YOUR OBJECTIVE
Each line below is to be copied exactly as it appears.
☆ ☆ ☆
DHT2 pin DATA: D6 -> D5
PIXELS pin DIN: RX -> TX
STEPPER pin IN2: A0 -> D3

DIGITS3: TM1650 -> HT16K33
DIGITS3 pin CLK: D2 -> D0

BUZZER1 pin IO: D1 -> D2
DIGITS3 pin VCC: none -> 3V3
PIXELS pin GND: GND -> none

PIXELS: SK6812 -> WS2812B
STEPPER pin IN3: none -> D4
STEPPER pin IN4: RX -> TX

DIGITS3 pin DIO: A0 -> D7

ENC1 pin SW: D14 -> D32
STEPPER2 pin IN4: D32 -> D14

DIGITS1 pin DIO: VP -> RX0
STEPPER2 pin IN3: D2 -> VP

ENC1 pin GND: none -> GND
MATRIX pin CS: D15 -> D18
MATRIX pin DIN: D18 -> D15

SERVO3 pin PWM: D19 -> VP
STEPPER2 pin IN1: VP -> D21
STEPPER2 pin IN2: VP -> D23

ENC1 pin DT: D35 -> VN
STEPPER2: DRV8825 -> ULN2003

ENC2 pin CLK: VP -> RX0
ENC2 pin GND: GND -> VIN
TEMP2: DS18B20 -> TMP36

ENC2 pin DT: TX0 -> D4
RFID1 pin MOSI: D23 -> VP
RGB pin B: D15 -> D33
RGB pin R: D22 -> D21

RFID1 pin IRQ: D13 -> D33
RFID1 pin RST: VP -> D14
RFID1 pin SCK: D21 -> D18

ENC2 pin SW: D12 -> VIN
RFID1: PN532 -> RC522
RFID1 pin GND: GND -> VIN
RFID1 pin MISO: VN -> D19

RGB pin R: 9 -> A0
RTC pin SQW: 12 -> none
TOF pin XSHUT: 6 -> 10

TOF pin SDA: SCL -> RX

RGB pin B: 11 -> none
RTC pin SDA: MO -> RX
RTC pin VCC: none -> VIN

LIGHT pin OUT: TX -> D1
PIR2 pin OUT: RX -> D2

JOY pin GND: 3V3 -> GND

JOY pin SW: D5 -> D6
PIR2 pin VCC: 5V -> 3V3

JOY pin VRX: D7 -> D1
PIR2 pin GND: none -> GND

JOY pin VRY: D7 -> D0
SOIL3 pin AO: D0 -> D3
☆ ☆ ☆
COMPLETED TASK
DHT2 pin DATA: D6 -> D5
PIXELS pin DIN: RX -> TX
STEPPER pin IN2: A0 -> D3

DIGITS3: TM1650 -> HT16K33
DIGITS3 pin CLK: D2 -> D0

BUZZER1 pin IO: D1 -> D2
DIGITS3 pin VCC: none -> 3V3
PIXELS pin GND: GND -> none

PIXELS: SK6812 -> WS2812B
STEPPER pin IN3: none -> D4
STEPPER pin IN4: RX -> TX

DIGITS3 pin DIO: A0 -> D7

ENC1 pin SW: D14 -> D32
STEPPER2 pin IN4: D32 -> D14

DIGITS1 pin DIO: VP -> RX0
STEPPER2 pin IN3: D2 -> VP

ENC1 pin GND: none -> GND
MATRIX pin CS: D15 -> D18
MATRIX pin DIN: D18 -> D15

SERVO3 pin PWM: D19 -> VP
STEPPER2 pin IN1: VP -> D21
STEPPER2 pin IN2: VP -> D23

ENC1 pin DT: D35 -> VN
STEPPER2: DRV8825 -> ULN2003

ENC2 pin CLK: VP -> RX0
ENC2 pin GND: GND -> VIN
TEMP2: DS18B20 -> TMP36

ENC2 pin DT: TX0 -> D4
RFID1 pin MOSI: D23 -> VP
RGB pin B: D15 -> D33
RGB pin R: D22 -> D21

RFID1 pin IRQ: D13 -> D33
RFID1 pin RST: VP -> D14
RFID1 pin SCK: D21 -> D18

ENC2 pin SW: D12 -> VIN
RFID1: PN532 -> RC522
RFID1 pin GND: GND -> VIN
RFID1 pin MISO: VN -> D19

RGB pin R: 9 -> A0
RTC pin SQW: 12 -> none
TOF pin XSHUT: 6 -> 10

TOF pin SDA: SCL -> RX

RGB pin B: 11 -> none
RTC pin SDA: MO -> RX
RTC pin VCC: none -> VIN

LIGHT pin OUT: TX -> D1
PIR2 pin OUT: RX -> D2

JOY pin GND: 3V3 -> GND

JOY pin SW: D5 -> D6
PIR2 pin VCC: 5V -> 3V3

JOY pin VRX: D7 -> D1
PIR2 pin GND: none -> GND

JOY pin VRY: D7 -> D0
SOIL3 pin AO: D0 -> D3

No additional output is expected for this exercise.